> [INSTRUCTIONS TO FOLLOW]:
All of the records below should be retyped exactly, with no pictures included.
START RECORDS PROVIDED
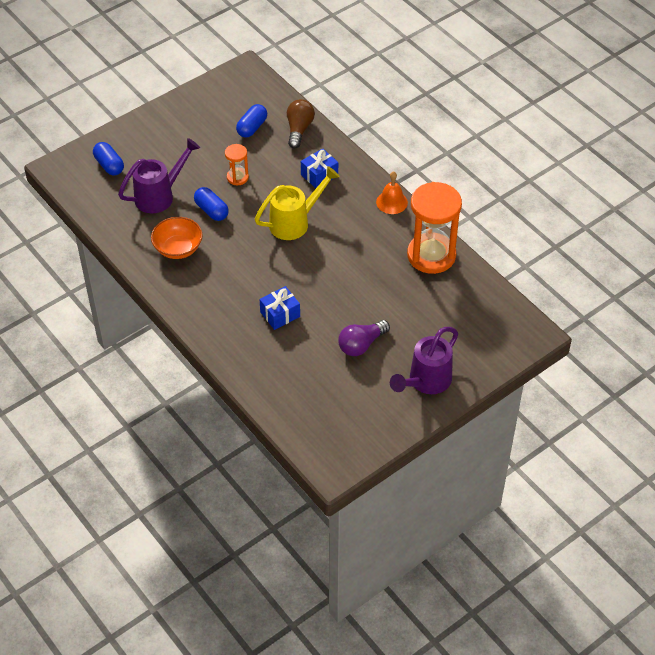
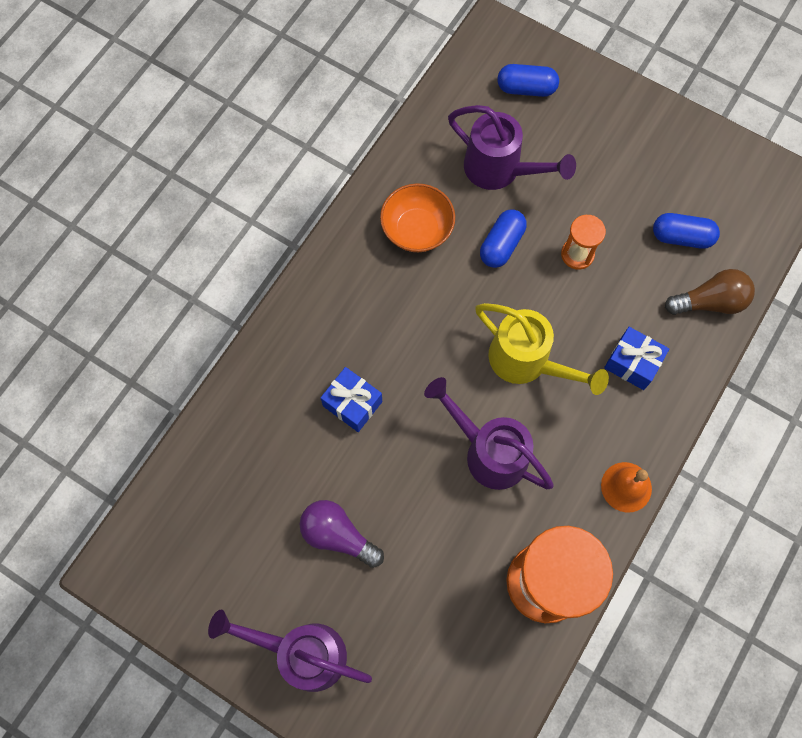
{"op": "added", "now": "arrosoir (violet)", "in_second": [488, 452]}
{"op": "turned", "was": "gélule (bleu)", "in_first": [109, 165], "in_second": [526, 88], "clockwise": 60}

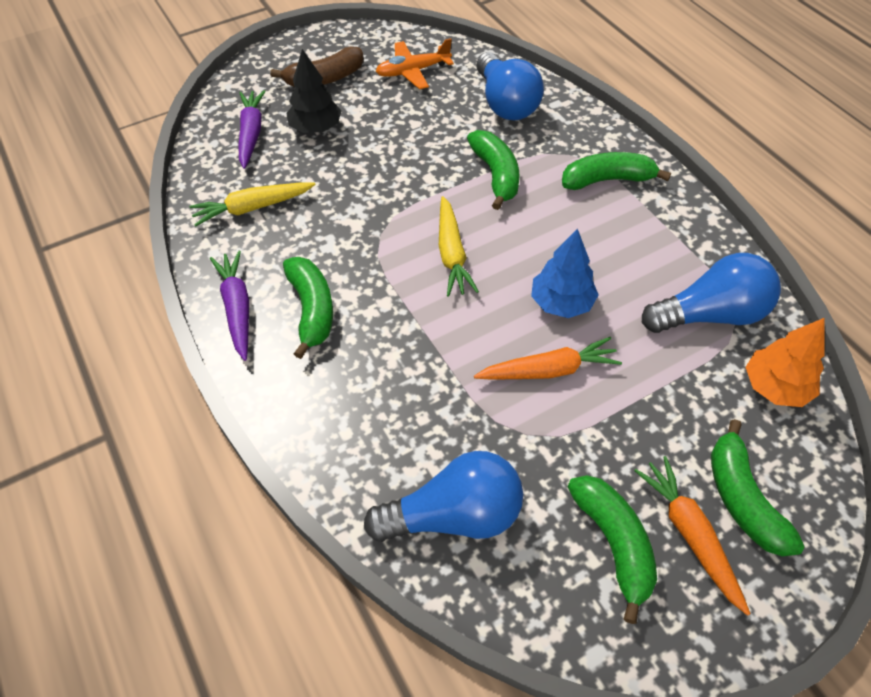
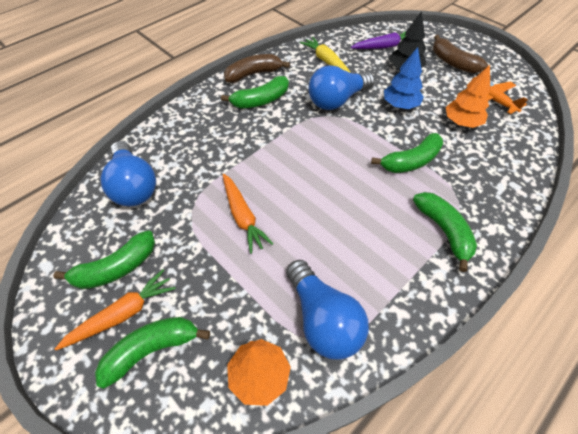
{"op": "replaced", "was": "carotte (violet)", "now": "banane (marron)", "in_first": [237, 308], "in_second": [253, 74]}
{"op": "moved", "was": "ampoule (bleu)", "in_first": [505, 103], "in_second": [337, 100]}
{"op": "moved", "was": "arbre (bleu)", "in_first": [561, 303], "in_second": [400, 105]}
{"op": "added", "now": "arbre (orange)", "in_second": [461, 122]}
{"op": "removed", "was": "carotte (jaune)", "in_first": [452, 254]}

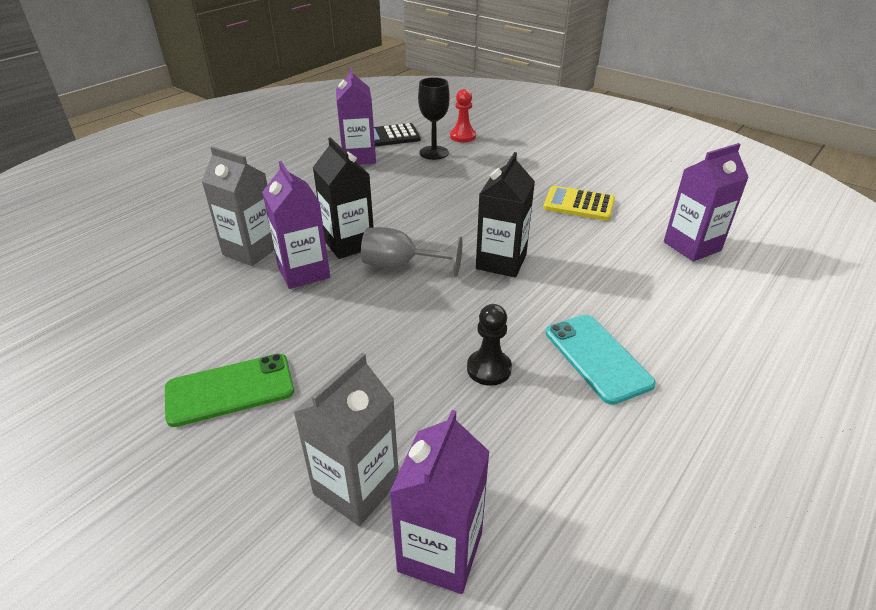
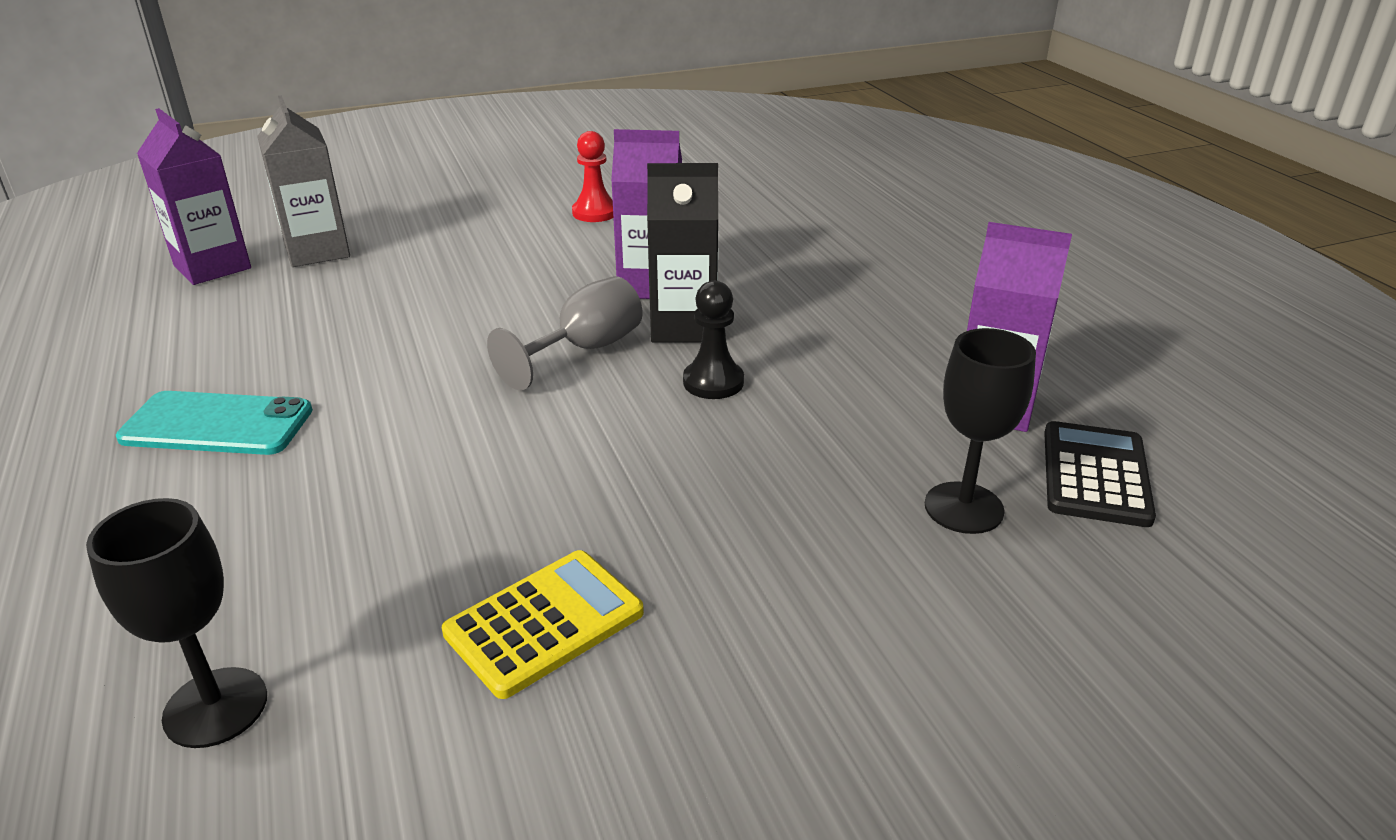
{"op": "replaced", "was": "brique de lait (violet)", "now": "verre à pied (noir)", "in_first": [692, 246], "in_second": [215, 707]}
{"op": "moved", "was": "pion (rouge)", "in_first": [463, 136], "in_second": [595, 213]}
{"op": "moved", "was": "pion (noir)", "in_first": [489, 369], "in_second": [713, 382]}
{"op": "removed", "was": "téléphone (vert)", "in_first": [230, 389]}
{"op": "removed", "was": "brique de lait (gris)", "in_first": [251, 250]}
{"op": "removed", "was": "brique de lait (noir)", "in_first": [501, 262]}

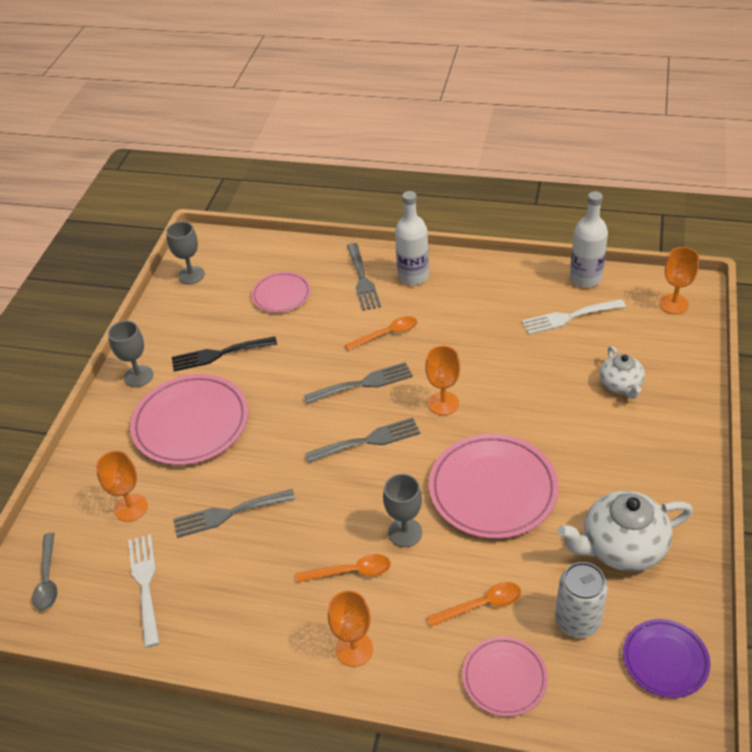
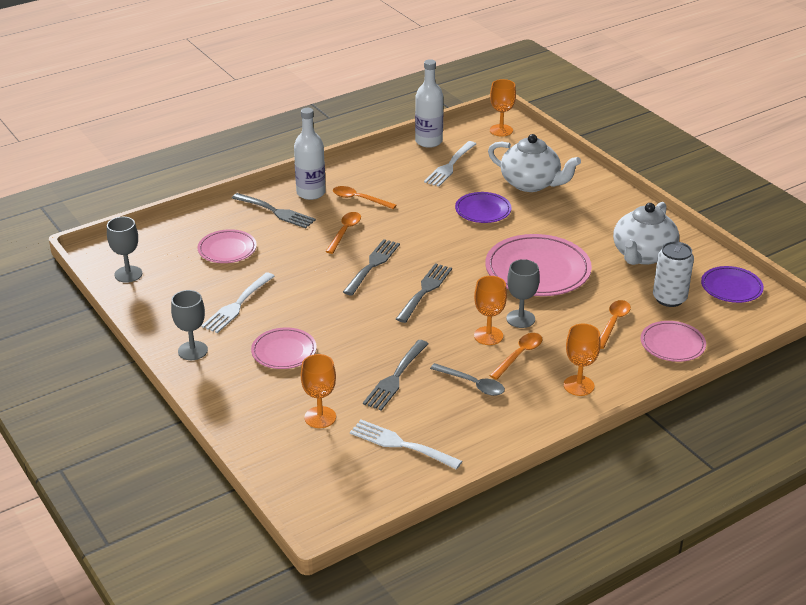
{"op": "recoloured", "was": "fourchette (noir)", "now": "fourchette (blanc)", "in_first": [219, 354], "in_second": [237, 305]}
{"op": "resized", "was": "assiette (rose)", "in_first": [191, 423], "in_second": [284, 351], "ratio": 0.57}
{"op": "added", "now": "cuillère (orange)", "in_second": [359, 199]}
{"op": "moved", "was": "cuillère (gris)", "in_first": [47, 579], "in_second": [472, 384]}
{"op": "added", "now": "assiette (violet)", "in_second": [483, 210]}
{"op": "moved", "was": "verre à pied (orange)", "in_first": [443, 403], "in_second": [488, 336]}
{"op": "resized", "was": "théière (blanc)", "in_first": [621, 385], "in_second": [531, 184], "ratio": 1.68}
END RECORDS PROVIDED
> [RESPONSE FOR THIS EXERCISE]:
{"op": "added", "now": "arrosoir (violet)", "in_second": [488, 452]}
{"op": "turned", "was": "gélule (bleu)", "in_first": [109, 165], "in_second": [526, 88], "clockwise": 60}

{"op": "replaced", "was": "carotte (violet)", "now": "banane (marron)", "in_first": [237, 308], "in_second": [253, 74]}
{"op": "moved", "was": "ampoule (bleu)", "in_first": [505, 103], "in_second": [337, 100]}
{"op": "moved", "was": "arbre (bleu)", "in_first": [561, 303], "in_second": [400, 105]}
{"op": "added", "now": "arbre (orange)", "in_second": [461, 122]}
{"op": "removed", "was": "carotte (jaune)", "in_first": [452, 254]}

{"op": "replaced", "was": "brique de lait (violet)", "now": "verre à pied (noir)", "in_first": [692, 246], "in_second": [215, 707]}
{"op": "moved", "was": "pion (rouge)", "in_first": [463, 136], "in_second": [595, 213]}
{"op": "moved", "was": "pion (noir)", "in_first": [489, 369], "in_second": [713, 382]}
{"op": "removed", "was": "téléphone (vert)", "in_first": [230, 389]}
{"op": "removed", "was": "brique de lait (gris)", "in_first": [251, 250]}
{"op": "removed", "was": "brique de lait (noir)", "in_first": [501, 262]}

{"op": "recoloured", "was": "fourchette (noir)", "now": "fourchette (blanc)", "in_first": [219, 354], "in_second": [237, 305]}
{"op": "resized", "was": "assiette (rose)", "in_first": [191, 423], "in_second": [284, 351], "ratio": 0.57}
{"op": "added", "now": "cuillère (orange)", "in_second": [359, 199]}
{"op": "moved", "was": "cuillère (gris)", "in_first": [47, 579], "in_second": [472, 384]}
{"op": "added", "now": "assiette (violet)", "in_second": [483, 210]}
{"op": "moved", "was": "verre à pied (orange)", "in_first": [443, 403], "in_second": [488, 336]}
{"op": "resized", "was": "théière (blanc)", "in_first": [621, 385], "in_second": [531, 184], "ratio": 1.68}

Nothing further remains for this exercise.